▶ _Task requirements_: Could you please output all of the data exactly, without the images?

▶ _Information shown_:
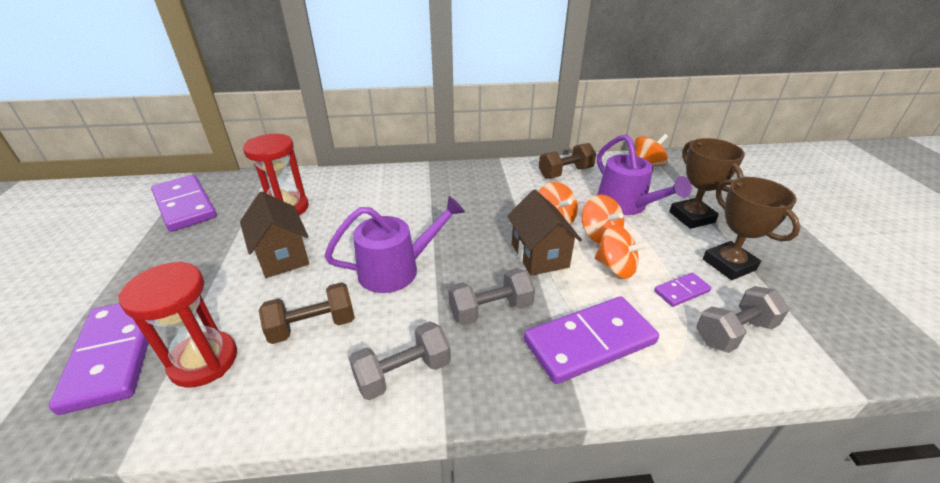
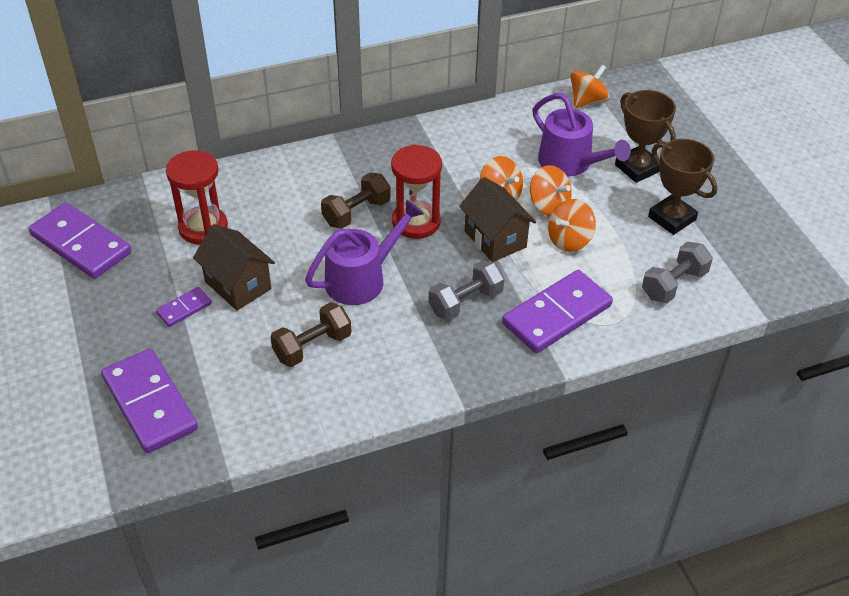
camera: 15 degrees left, 10 degrees up
(204, 361) = (235, 393): red hourglass -> red hourglass (416, 222)
(403, 373) = (411, 369): grey dumbbell -> none
(565, 173) = (498, 127): brown dumbbell -> brown dumbbell (356, 213)
(615, 268) = (569, 240): orange spinning top -> orange spinning top turned 120 degrees clockwise
(681, 291) = (630, 254): purple domino -> purple domino (184, 308)

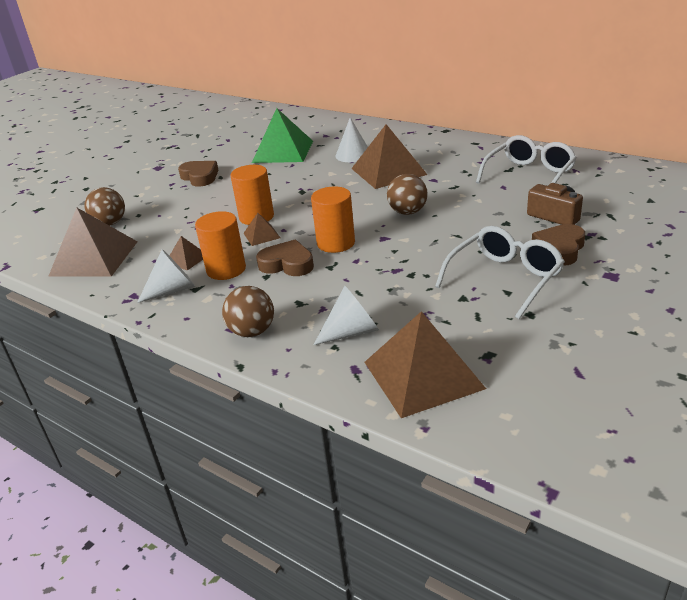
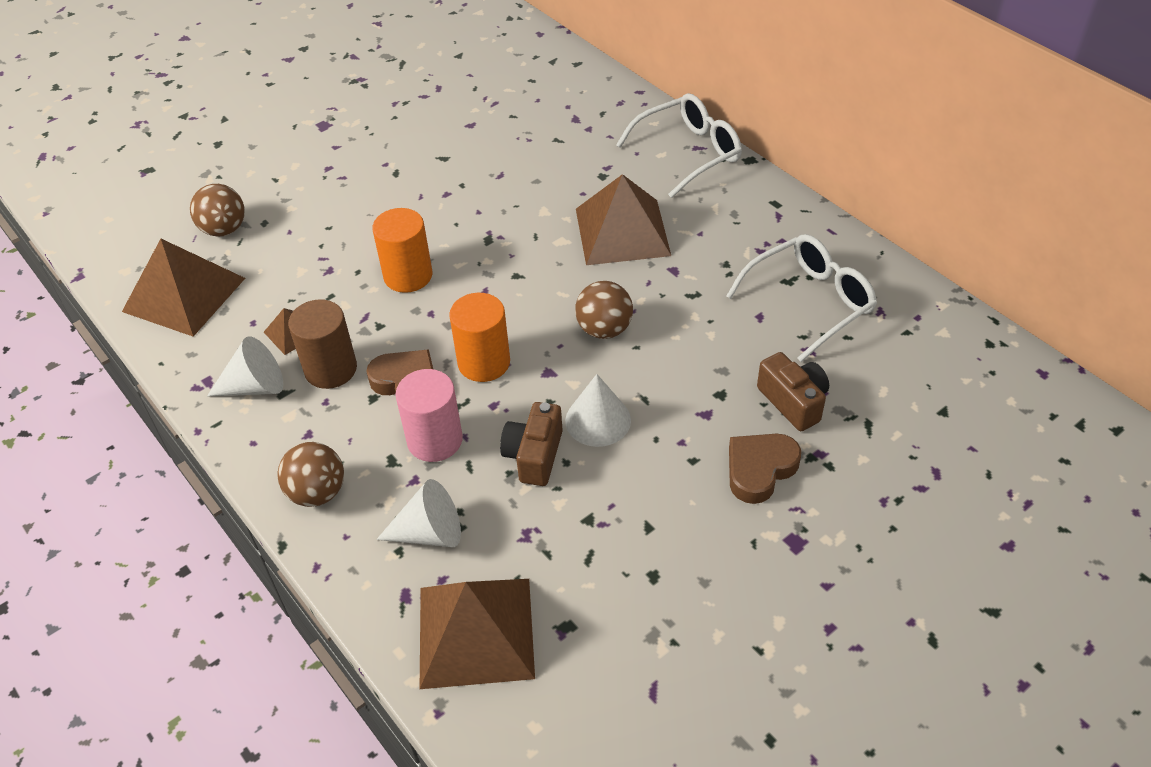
camera: 15 degrees right, 15 degrees up
(200, 177) = (369, 164): brown heart -> none
(226, 269) = (330, 369): orange cylinder -> brown cylinder
(261, 235) = (399, 316): brown pyramid -> none
(283, 151) = (501, 140): green pyramid -> none
(325, 286) = (435, 440): none -> pink cylinder
(353, 155) = (592, 178): white cone -> white cone (598, 420)
(402, 277) = (534, 455): none -> brown camera
(505, 278) = (659, 501): white glasses -> white glasses (689, 153)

▶ _Result of the task_:
camera: 15 degrees left, 10 degrees up
(204, 361) = (235, 393): red hourglass -> red hourglass (416, 222)
(403, 373) = (411, 369): grey dumbbell -> none
(565, 173) = (498, 127): brown dumbbell -> brown dumbbell (356, 213)
(615, 268) = (569, 240): orange spinning top -> orange spinning top turned 120 degrees clockwise
(681, 291) = (630, 254): purple domino -> purple domino (184, 308)

camera: 15 degrees right, 15 degrees up
(200, 177) = (369, 164): brown heart -> none
(226, 269) = (330, 369): orange cylinder -> brown cylinder
(261, 235) = (399, 316): brown pyramid -> none
(283, 151) = (501, 140): green pyramid -> none
(325, 286) = (435, 440): none -> pink cylinder
(353, 155) = (592, 178): white cone -> white cone (598, 420)
(402, 277) = (534, 455): none -> brown camera
(505, 278) = (659, 501): white glasses -> white glasses (689, 153)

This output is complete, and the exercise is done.